**ACTIVITY:**
Copy exactly the stretch of data below from the line with "(652, 730) = (708, 364): brown" through the line with "(311, 296) = (583, 336): purple", including both of those lines.

---- THE DATA

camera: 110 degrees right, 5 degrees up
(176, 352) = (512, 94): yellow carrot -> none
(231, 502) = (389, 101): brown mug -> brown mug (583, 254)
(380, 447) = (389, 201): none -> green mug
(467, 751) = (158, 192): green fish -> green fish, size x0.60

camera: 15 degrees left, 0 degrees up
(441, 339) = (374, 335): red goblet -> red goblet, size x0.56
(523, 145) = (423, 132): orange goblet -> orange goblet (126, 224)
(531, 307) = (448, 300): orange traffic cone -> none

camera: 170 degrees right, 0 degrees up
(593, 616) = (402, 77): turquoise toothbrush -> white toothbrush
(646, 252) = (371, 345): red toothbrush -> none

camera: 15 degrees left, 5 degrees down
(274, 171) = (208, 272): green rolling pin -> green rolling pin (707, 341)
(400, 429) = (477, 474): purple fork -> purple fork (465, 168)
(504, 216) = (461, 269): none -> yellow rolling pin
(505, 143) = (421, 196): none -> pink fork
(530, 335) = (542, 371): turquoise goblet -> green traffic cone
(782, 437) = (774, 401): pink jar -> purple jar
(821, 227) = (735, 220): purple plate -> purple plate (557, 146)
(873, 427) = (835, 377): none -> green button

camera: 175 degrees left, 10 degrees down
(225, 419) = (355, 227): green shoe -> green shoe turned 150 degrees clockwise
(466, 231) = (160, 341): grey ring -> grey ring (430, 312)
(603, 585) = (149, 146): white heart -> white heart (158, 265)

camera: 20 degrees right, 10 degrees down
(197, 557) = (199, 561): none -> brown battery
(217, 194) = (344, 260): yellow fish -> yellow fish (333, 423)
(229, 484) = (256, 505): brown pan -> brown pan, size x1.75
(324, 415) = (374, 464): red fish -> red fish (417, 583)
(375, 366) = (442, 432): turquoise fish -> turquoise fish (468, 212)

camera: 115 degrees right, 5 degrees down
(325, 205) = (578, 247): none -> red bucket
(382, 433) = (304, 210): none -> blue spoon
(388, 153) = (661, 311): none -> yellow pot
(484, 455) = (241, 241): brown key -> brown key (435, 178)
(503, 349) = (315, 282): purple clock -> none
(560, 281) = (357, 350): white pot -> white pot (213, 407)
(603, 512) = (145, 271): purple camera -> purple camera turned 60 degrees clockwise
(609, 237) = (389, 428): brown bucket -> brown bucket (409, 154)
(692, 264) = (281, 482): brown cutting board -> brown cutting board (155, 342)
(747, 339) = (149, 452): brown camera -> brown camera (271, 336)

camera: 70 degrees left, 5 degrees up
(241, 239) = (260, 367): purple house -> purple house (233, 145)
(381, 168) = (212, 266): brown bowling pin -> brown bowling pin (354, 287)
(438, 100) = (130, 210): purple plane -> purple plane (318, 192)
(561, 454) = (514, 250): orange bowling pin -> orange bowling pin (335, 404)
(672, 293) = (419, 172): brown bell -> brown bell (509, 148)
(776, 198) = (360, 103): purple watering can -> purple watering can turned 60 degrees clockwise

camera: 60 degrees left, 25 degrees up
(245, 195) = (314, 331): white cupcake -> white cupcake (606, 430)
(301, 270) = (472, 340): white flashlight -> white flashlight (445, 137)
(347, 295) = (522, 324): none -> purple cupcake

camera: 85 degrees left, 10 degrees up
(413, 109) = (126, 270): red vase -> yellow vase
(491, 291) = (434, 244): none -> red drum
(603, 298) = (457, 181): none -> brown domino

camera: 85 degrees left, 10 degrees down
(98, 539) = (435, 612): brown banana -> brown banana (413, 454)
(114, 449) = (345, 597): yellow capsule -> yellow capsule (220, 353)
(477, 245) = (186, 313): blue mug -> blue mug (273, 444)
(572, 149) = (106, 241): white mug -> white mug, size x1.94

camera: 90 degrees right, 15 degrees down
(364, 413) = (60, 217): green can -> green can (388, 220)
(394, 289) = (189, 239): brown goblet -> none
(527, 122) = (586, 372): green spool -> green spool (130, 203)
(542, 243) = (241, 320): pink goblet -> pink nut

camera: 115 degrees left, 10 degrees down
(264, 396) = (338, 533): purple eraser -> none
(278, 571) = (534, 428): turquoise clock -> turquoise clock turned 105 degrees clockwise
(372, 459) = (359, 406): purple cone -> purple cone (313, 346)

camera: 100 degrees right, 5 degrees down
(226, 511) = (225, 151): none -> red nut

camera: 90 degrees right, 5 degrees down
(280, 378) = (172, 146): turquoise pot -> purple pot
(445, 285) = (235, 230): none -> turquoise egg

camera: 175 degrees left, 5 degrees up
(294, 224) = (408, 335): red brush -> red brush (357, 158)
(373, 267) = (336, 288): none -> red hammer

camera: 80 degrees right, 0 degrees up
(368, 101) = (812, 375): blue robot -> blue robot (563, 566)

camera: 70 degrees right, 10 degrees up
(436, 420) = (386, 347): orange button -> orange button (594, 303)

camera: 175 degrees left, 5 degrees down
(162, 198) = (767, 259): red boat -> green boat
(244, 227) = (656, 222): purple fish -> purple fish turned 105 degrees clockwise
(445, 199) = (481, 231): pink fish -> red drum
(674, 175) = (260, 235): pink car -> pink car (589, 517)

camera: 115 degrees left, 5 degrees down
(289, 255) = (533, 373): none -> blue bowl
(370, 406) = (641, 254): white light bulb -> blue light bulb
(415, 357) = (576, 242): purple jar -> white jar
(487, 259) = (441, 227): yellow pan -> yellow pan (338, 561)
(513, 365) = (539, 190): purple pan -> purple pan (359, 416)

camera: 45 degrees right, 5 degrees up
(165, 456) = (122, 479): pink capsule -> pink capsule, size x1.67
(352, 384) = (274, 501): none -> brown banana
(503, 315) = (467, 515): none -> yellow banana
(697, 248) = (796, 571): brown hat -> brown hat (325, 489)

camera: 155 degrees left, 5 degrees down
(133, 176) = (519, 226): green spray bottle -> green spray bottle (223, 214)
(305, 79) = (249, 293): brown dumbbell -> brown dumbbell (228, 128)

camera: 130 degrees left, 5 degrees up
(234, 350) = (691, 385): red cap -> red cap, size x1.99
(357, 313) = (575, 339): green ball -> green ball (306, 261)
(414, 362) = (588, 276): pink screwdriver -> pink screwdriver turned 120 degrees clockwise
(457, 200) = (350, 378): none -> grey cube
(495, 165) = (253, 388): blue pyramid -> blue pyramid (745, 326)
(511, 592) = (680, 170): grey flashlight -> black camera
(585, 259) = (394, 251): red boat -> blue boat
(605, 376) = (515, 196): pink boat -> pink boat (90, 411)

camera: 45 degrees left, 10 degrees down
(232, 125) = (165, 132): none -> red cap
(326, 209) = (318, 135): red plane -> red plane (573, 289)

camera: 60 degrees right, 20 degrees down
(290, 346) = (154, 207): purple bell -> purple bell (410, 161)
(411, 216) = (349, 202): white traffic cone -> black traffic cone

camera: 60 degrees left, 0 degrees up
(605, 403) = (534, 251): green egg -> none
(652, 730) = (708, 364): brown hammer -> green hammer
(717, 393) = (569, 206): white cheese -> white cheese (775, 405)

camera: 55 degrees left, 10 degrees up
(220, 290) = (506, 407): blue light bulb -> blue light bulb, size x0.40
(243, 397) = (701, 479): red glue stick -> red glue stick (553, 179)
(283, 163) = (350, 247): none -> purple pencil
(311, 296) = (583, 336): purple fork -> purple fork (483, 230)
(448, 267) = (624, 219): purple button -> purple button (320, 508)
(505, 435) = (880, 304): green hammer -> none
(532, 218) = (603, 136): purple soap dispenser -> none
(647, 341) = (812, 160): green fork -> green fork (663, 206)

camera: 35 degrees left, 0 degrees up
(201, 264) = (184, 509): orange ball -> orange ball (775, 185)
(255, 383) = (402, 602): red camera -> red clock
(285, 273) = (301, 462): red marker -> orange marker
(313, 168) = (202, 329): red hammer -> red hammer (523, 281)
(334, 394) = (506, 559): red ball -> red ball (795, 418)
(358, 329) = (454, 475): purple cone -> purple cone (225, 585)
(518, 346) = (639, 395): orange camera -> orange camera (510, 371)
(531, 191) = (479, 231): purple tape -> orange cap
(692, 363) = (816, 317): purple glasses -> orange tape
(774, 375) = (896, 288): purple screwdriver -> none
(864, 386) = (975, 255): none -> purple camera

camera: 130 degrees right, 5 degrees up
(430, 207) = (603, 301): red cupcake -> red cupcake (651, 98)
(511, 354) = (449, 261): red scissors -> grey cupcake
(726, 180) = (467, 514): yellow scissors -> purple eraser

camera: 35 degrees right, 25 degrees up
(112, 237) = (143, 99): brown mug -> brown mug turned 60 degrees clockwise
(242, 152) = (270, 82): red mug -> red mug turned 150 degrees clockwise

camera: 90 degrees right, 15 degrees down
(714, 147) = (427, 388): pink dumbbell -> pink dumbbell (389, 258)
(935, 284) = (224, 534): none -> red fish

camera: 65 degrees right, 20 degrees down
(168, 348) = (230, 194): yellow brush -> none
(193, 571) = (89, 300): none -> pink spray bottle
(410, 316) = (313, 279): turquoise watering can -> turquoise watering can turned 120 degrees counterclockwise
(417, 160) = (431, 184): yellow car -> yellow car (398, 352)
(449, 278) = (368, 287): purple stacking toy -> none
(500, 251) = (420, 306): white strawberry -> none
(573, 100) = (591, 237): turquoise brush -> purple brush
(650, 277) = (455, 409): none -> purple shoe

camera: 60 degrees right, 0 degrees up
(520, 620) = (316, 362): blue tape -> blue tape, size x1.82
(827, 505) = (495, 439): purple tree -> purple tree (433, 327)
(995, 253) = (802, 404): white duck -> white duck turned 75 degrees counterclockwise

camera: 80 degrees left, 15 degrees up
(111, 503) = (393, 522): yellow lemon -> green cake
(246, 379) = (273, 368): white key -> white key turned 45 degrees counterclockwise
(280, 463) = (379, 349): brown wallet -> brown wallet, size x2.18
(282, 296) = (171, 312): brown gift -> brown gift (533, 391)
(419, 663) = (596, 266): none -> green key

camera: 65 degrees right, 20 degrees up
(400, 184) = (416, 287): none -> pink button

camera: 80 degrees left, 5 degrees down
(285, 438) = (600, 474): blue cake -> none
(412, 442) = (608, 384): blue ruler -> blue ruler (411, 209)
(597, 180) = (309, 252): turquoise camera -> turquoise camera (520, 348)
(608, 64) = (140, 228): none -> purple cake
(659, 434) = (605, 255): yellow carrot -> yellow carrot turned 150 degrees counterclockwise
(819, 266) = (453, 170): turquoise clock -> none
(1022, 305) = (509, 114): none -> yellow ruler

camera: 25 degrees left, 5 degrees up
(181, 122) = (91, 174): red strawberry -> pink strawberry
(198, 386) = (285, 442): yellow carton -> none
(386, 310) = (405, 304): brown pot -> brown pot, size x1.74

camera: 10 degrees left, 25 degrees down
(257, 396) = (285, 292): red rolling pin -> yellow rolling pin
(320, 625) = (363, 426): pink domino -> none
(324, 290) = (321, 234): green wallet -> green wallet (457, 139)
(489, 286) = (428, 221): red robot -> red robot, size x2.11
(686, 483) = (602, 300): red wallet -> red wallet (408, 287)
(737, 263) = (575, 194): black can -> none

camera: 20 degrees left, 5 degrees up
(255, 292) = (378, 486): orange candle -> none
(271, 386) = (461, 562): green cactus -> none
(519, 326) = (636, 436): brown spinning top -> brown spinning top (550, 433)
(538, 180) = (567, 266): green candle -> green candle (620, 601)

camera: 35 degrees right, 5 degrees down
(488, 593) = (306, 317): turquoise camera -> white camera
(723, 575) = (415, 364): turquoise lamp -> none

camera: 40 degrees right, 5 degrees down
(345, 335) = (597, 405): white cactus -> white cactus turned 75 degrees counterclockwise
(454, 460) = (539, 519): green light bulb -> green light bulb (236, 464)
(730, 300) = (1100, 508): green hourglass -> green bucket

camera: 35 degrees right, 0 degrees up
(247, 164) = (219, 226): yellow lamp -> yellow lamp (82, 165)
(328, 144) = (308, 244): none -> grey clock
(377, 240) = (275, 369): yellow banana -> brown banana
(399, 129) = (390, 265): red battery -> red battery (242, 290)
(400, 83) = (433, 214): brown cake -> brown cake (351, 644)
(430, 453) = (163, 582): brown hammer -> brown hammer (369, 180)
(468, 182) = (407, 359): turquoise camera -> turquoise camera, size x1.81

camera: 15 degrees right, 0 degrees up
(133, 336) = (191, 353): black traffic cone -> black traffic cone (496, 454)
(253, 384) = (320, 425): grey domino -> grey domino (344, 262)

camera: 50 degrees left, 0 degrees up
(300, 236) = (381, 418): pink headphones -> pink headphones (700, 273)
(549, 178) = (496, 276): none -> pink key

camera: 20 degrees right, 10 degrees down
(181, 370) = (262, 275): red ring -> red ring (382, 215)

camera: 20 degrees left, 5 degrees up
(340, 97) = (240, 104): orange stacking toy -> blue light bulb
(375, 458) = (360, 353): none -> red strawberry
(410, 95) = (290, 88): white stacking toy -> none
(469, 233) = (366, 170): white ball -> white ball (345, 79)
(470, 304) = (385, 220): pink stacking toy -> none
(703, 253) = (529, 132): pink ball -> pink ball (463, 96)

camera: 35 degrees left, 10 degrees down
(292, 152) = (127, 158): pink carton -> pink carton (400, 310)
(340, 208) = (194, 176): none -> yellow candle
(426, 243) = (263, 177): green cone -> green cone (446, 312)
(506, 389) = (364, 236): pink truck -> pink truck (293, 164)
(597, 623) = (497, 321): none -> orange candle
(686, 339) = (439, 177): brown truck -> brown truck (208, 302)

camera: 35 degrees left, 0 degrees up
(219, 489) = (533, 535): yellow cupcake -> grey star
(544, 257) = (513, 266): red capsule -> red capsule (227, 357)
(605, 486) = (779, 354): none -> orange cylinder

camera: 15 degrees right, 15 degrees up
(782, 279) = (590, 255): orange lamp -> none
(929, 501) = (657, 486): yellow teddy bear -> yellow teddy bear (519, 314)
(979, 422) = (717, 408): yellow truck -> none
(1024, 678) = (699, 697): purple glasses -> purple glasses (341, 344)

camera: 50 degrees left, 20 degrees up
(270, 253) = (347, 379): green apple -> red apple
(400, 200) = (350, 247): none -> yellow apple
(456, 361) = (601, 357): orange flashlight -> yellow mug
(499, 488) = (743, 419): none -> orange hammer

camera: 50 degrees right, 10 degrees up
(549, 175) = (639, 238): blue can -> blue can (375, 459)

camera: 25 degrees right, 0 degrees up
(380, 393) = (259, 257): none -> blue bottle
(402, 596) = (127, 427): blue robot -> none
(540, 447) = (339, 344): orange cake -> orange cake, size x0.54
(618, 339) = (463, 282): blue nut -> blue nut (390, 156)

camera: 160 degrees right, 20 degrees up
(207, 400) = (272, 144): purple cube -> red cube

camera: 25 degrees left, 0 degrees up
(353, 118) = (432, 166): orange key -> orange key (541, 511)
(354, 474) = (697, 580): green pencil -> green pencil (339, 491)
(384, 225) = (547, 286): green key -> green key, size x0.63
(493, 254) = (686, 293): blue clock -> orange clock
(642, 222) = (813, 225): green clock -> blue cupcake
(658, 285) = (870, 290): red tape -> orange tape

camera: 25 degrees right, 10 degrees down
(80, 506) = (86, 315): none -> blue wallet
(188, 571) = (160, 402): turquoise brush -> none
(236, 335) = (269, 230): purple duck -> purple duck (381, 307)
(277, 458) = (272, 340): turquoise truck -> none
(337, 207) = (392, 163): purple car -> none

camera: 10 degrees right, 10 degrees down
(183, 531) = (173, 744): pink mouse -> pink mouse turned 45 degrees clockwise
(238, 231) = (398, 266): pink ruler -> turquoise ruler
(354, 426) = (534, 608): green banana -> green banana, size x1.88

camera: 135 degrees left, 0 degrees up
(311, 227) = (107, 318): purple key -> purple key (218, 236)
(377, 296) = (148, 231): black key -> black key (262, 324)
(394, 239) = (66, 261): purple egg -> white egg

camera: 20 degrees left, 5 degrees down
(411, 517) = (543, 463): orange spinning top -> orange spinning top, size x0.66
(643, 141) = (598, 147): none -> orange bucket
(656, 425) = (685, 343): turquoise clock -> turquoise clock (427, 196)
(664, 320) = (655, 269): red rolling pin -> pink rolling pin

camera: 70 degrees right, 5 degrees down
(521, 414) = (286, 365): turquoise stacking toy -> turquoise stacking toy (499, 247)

--------

**RESULT OF THIS EXERCISE:**
(652, 730) = (708, 364): brown hammer -> green hammer
(717, 393) = (569, 206): white cheese -> white cheese (775, 405)

camera: 55 degrees left, 10 degrees up
(220, 290) = (506, 407): blue light bulb -> blue light bulb, size x0.40
(243, 397) = (701, 479): red glue stick -> red glue stick (553, 179)
(283, 163) = (350, 247): none -> purple pencil
(311, 296) = (583, 336): purple fork -> purple fork (483, 230)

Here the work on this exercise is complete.